- **Work order**
Below are some entries; state how many of their lines contain the word "switch", with nothing else in the reply.

- **Available records**

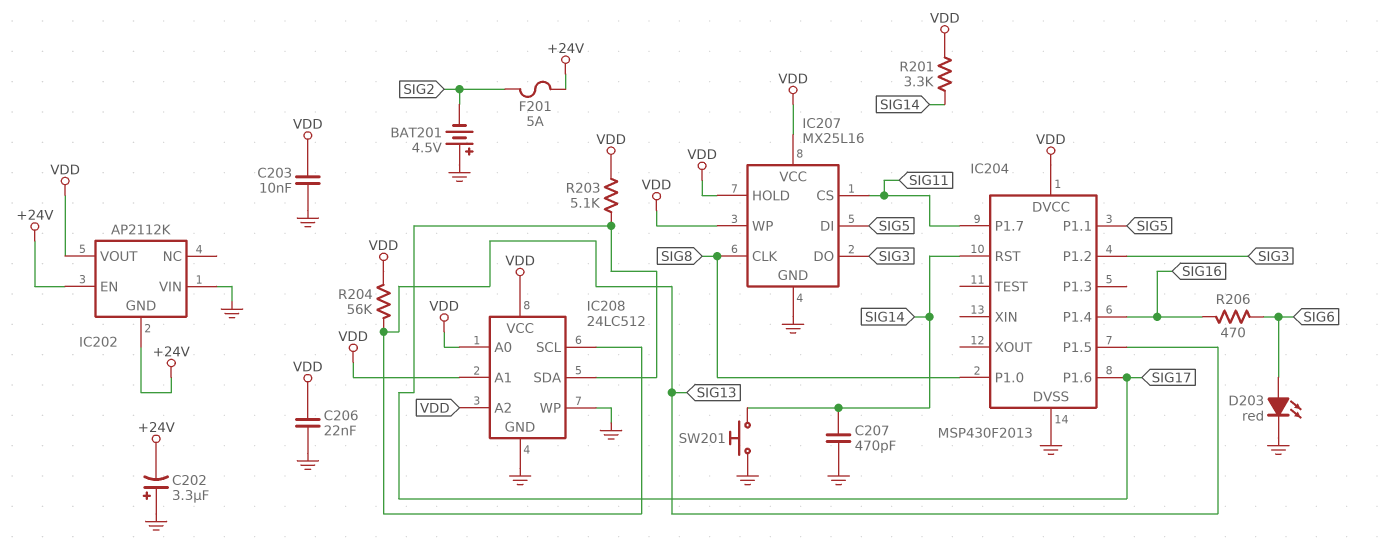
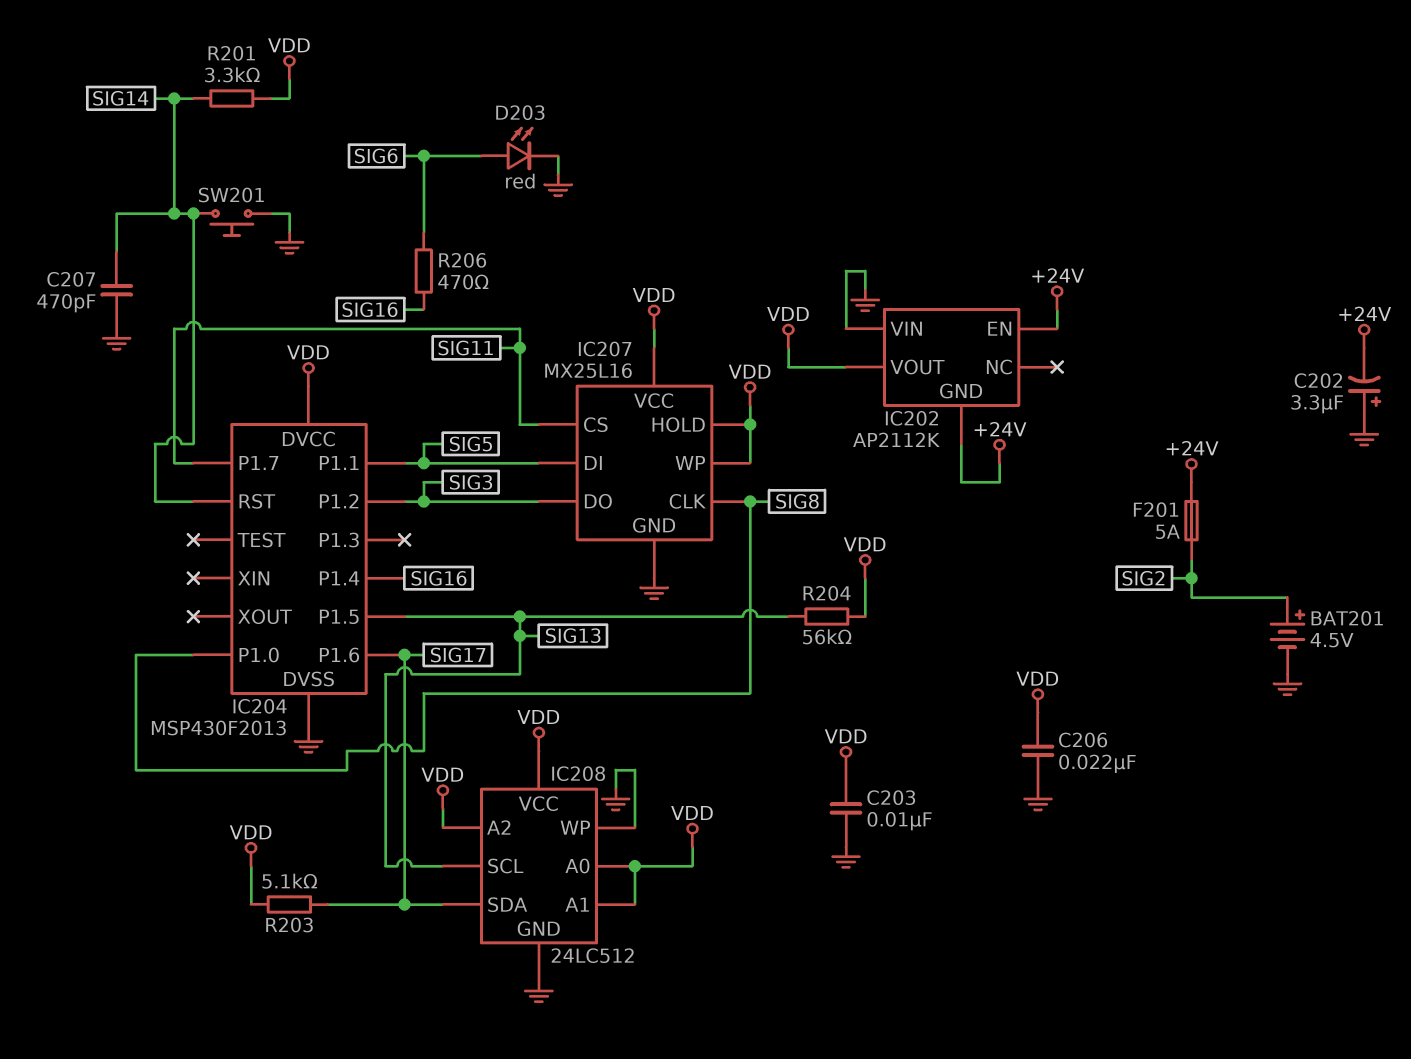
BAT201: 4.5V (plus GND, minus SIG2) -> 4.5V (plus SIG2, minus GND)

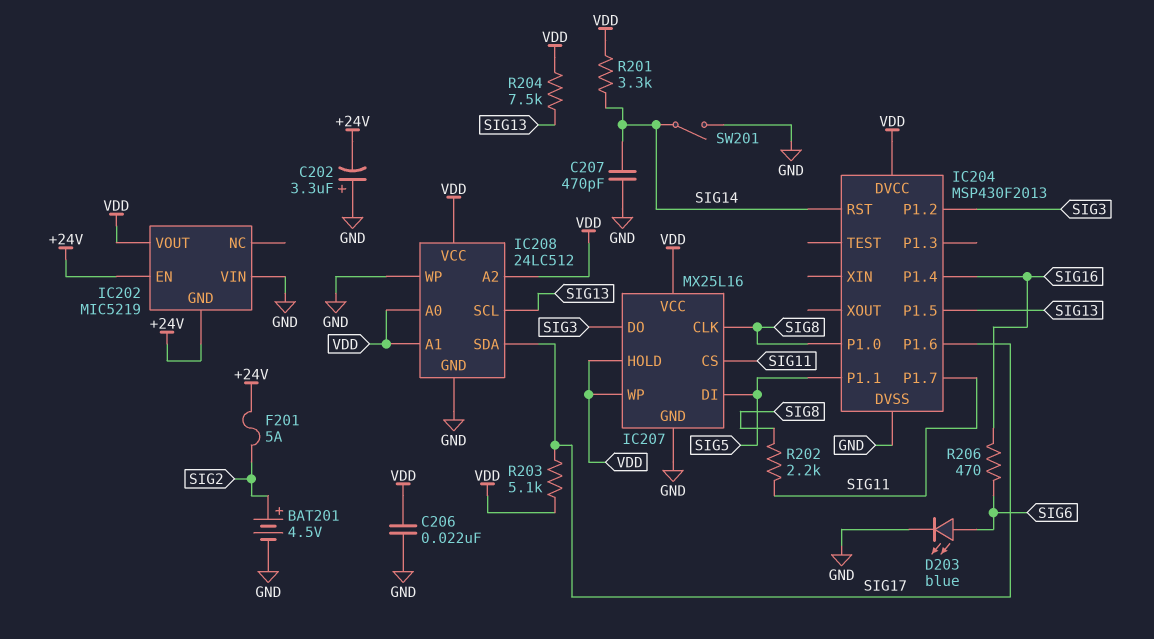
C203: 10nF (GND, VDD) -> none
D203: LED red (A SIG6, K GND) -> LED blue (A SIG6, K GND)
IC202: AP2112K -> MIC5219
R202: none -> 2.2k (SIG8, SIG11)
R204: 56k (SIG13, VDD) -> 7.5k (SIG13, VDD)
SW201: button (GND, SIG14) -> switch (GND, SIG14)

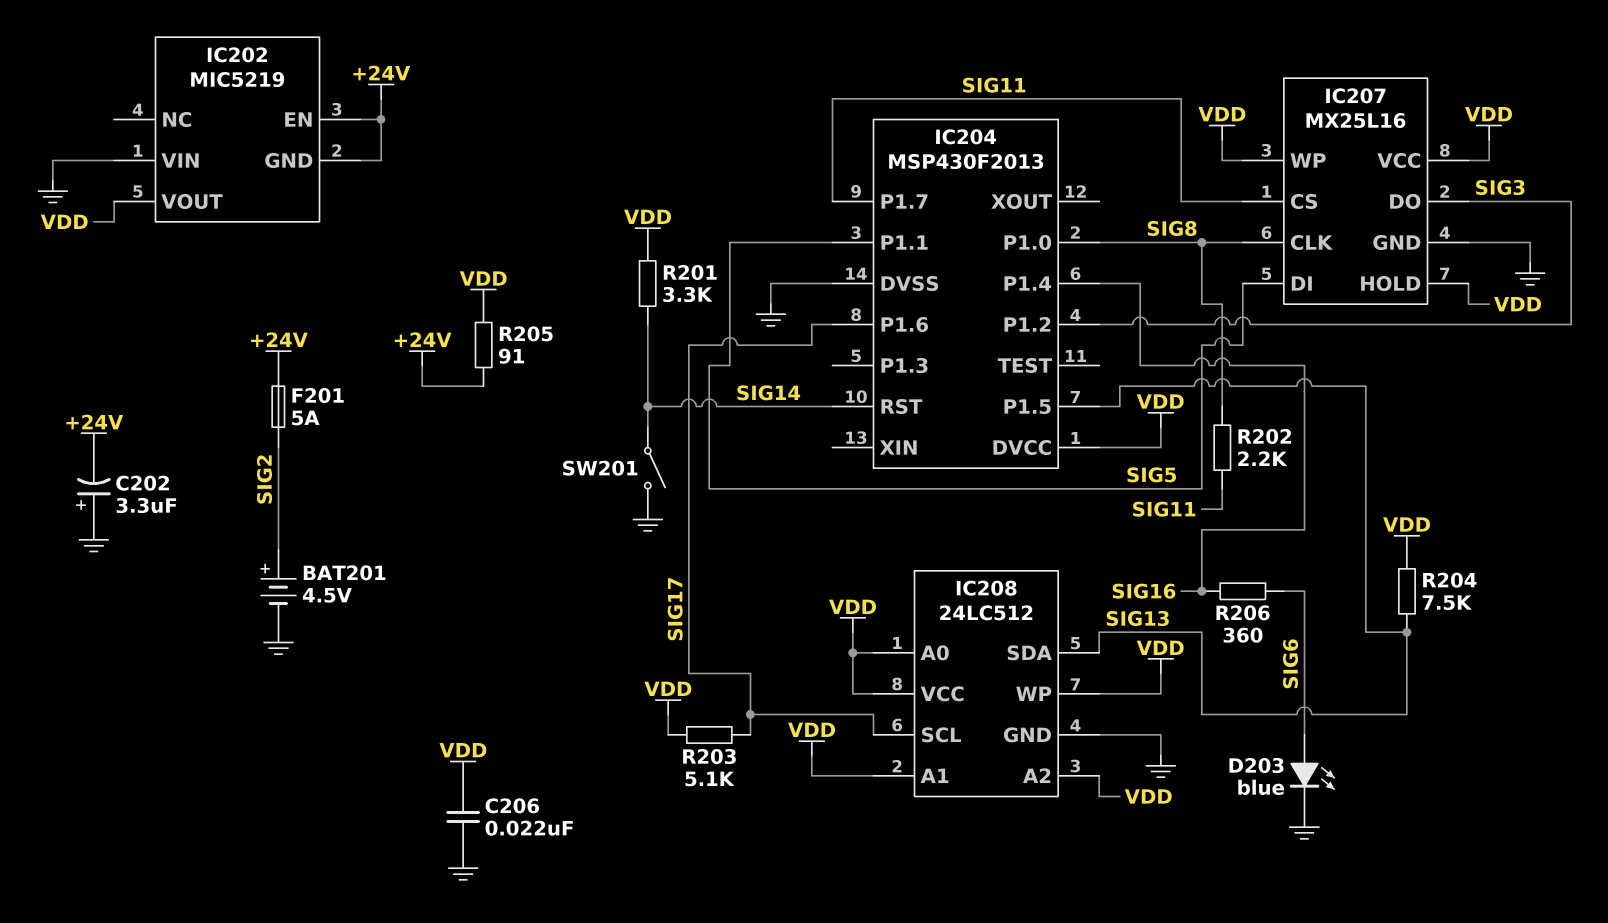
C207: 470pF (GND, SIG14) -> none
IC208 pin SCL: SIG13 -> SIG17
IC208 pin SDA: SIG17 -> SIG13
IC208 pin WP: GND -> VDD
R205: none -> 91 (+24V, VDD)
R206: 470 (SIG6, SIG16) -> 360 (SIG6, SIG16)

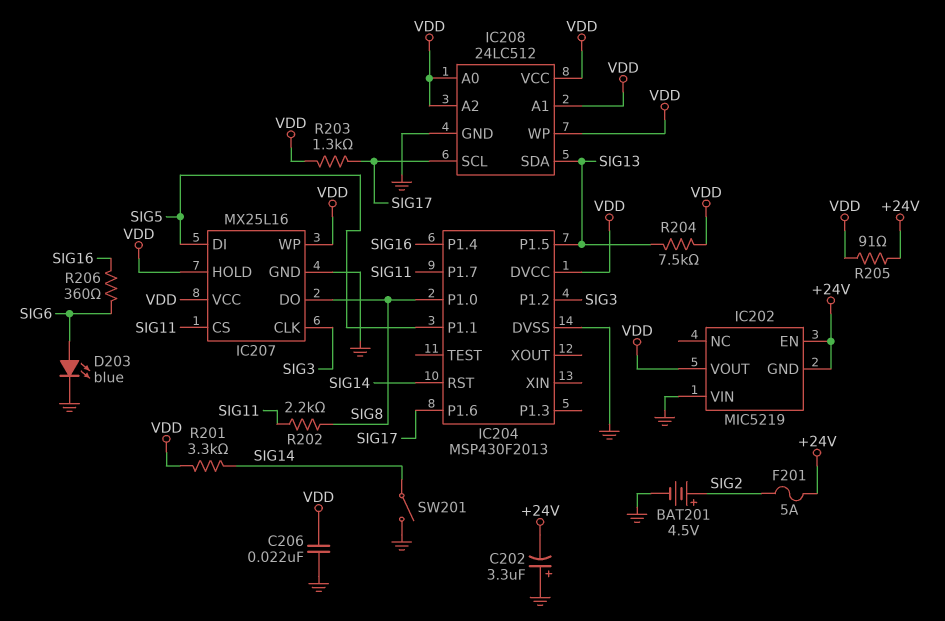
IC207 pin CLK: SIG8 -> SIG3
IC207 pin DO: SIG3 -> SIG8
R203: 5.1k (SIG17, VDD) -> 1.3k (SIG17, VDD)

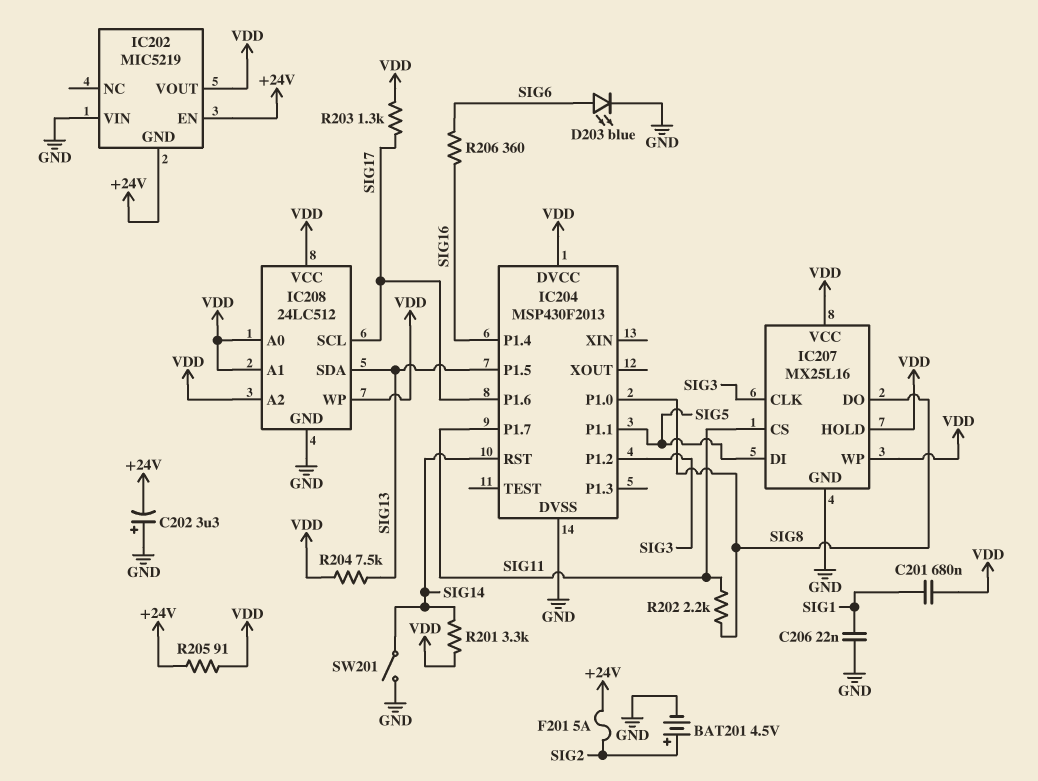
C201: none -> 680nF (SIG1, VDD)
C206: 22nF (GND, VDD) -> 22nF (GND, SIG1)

==

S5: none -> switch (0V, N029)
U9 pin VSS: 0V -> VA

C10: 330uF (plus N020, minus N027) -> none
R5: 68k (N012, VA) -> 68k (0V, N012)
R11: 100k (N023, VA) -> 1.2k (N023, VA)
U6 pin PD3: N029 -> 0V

- **Answer section**
2